• [The data]
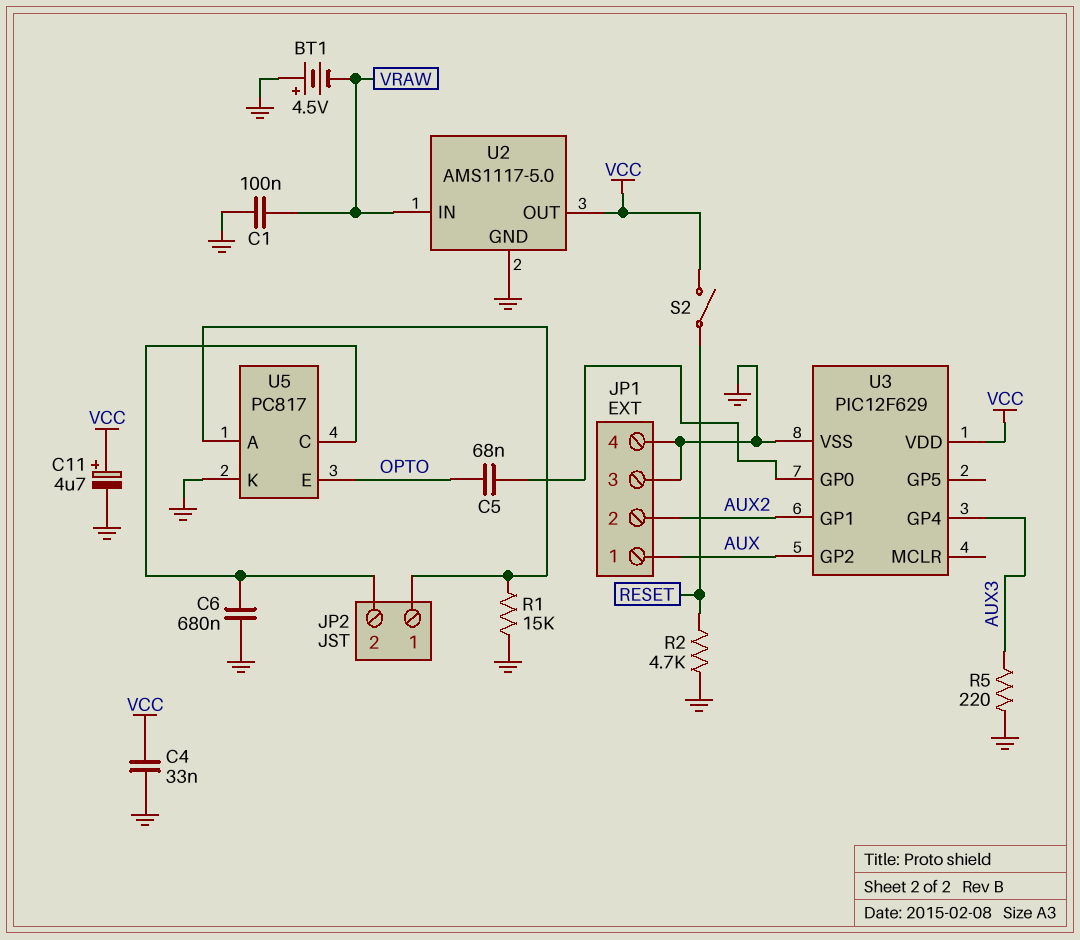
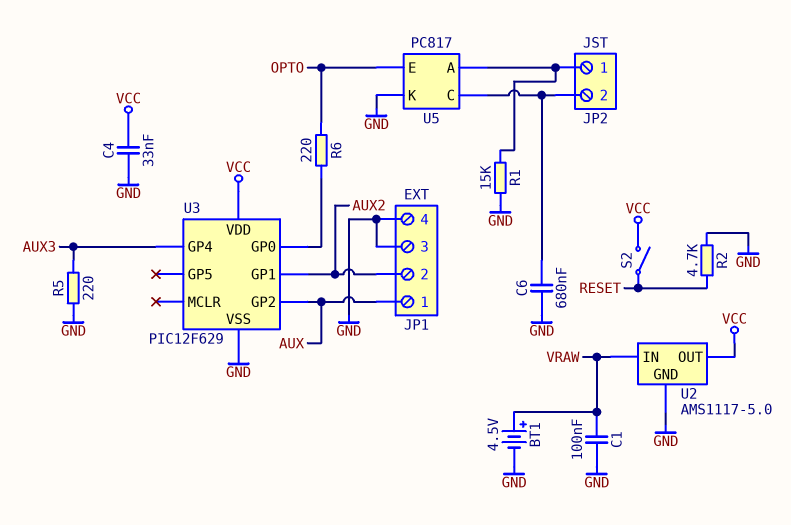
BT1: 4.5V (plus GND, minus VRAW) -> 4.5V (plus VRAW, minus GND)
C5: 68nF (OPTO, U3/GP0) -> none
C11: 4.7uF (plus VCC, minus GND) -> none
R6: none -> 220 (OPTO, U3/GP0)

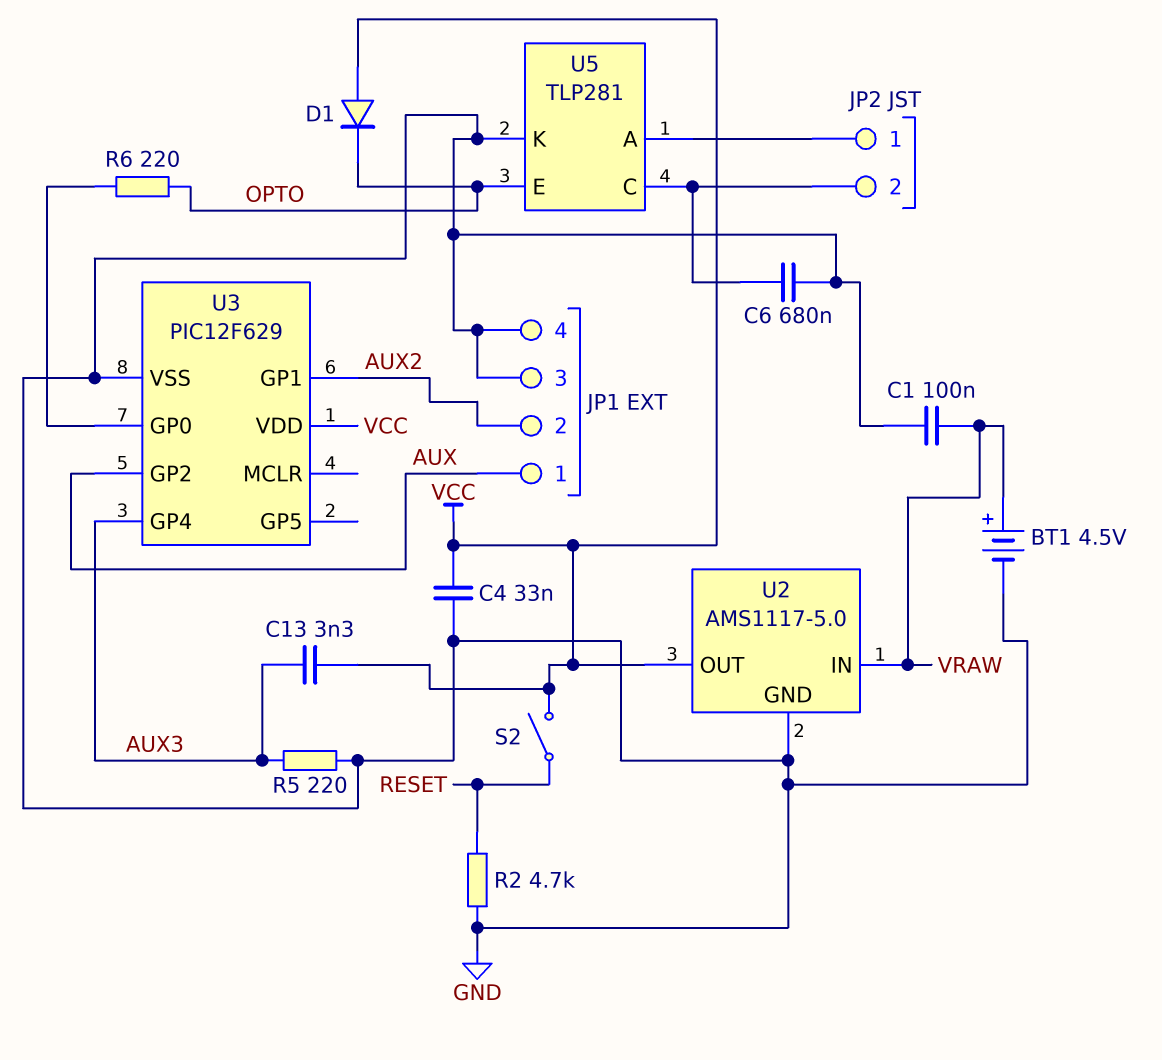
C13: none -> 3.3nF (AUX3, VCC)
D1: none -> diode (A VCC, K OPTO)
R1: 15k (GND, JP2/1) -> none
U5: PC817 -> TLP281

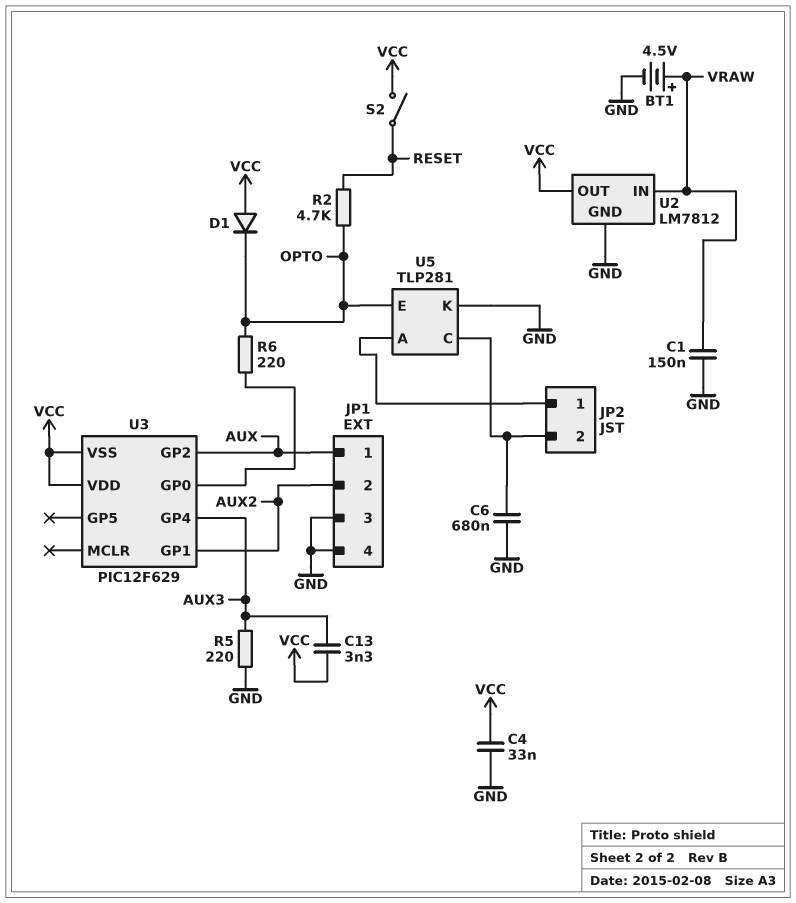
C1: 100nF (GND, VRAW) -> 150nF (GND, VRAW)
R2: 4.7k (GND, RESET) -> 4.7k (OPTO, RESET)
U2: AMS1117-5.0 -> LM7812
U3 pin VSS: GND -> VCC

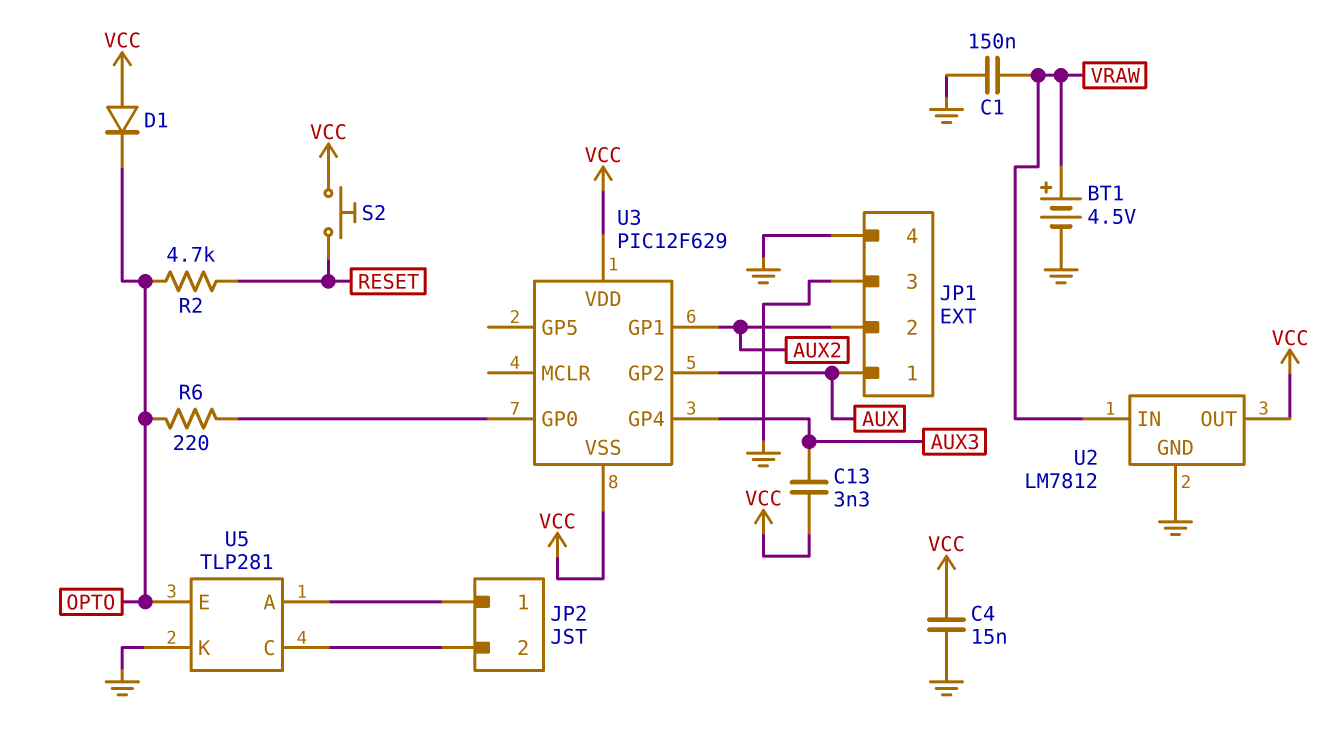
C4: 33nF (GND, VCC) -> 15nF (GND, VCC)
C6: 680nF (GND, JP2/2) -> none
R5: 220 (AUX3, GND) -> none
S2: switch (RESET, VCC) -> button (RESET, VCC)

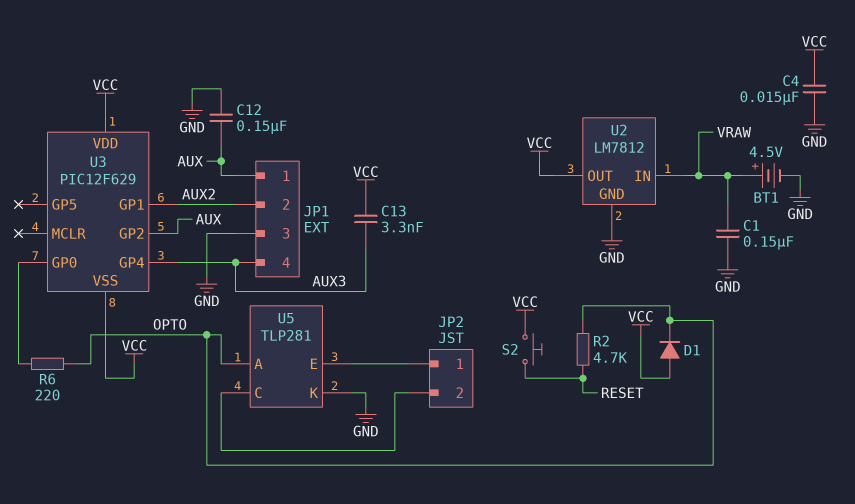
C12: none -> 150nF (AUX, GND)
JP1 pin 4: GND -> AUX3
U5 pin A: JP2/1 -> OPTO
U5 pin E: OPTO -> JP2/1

• [Problem to work on] Type the listing out again word for word, passing over each picture.

• [Solution for this task]
BT1: 4.5V (plus GND, minus VRAW) -> 4.5V (plus VRAW, minus GND)
C5: 68nF (OPTO, U3/GP0) -> none
C11: 4.7uF (plus VCC, minus GND) -> none
R6: none -> 220 (OPTO, U3/GP0)

C13: none -> 3.3nF (AUX3, VCC)
D1: none -> diode (A VCC, K OPTO)
R1: 15k (GND, JP2/1) -> none
U5: PC817 -> TLP281

C1: 100nF (GND, VRAW) -> 150nF (GND, VRAW)
R2: 4.7k (GND, RESET) -> 4.7k (OPTO, RESET)
U2: AMS1117-5.0 -> LM7812
U3 pin VSS: GND -> VCC

C4: 33nF (GND, VCC) -> 15nF (GND, VCC)
C6: 680nF (GND, JP2/2) -> none
R5: 220 (AUX3, GND) -> none
S2: switch (RESET, VCC) -> button (RESET, VCC)

C12: none -> 150nF (AUX, GND)
JP1 pin 4: GND -> AUX3
U5 pin A: JP2/1 -> OPTO
U5 pin E: OPTO -> JP2/1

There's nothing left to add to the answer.